» Assigned task:
Counting only lines that contain the word "turquoise", state the total for the listing below and nothing else.
START Data for the task
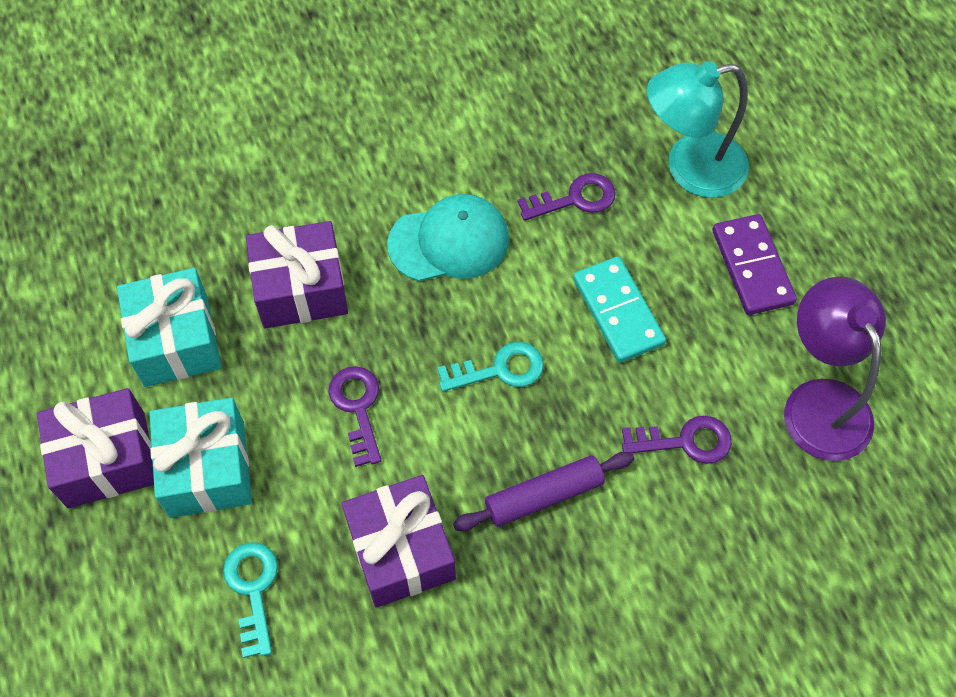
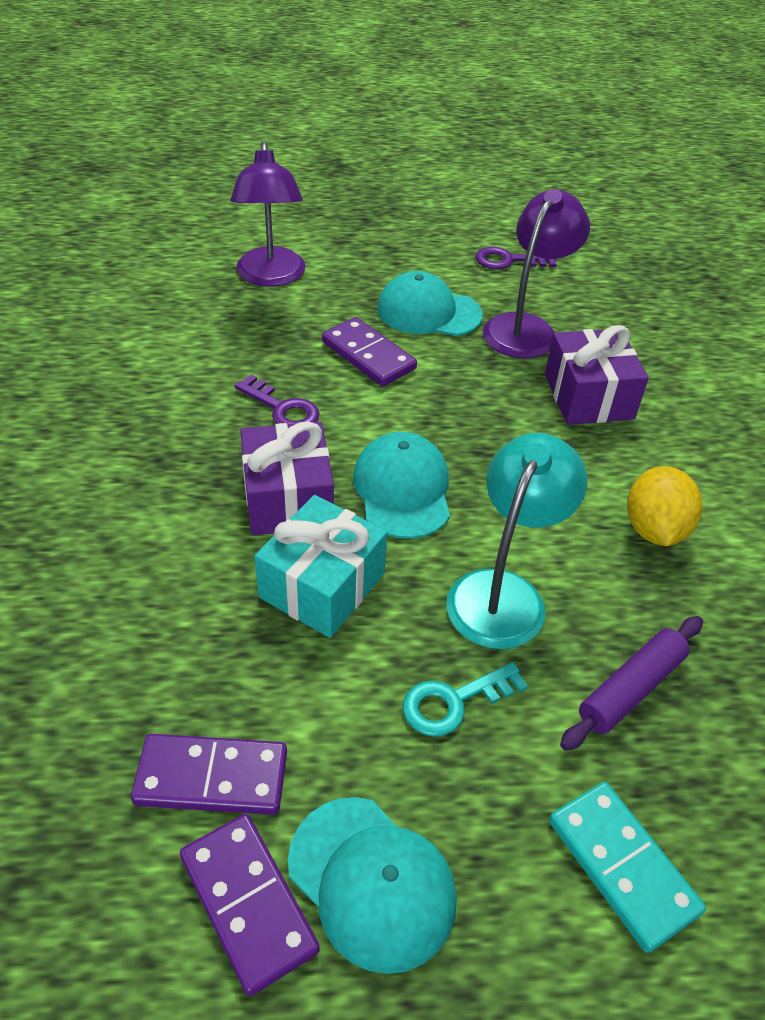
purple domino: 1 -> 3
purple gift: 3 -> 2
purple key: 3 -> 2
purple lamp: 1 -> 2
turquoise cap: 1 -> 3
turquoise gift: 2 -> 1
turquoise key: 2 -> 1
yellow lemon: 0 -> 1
END Data for the task
» Written response:
3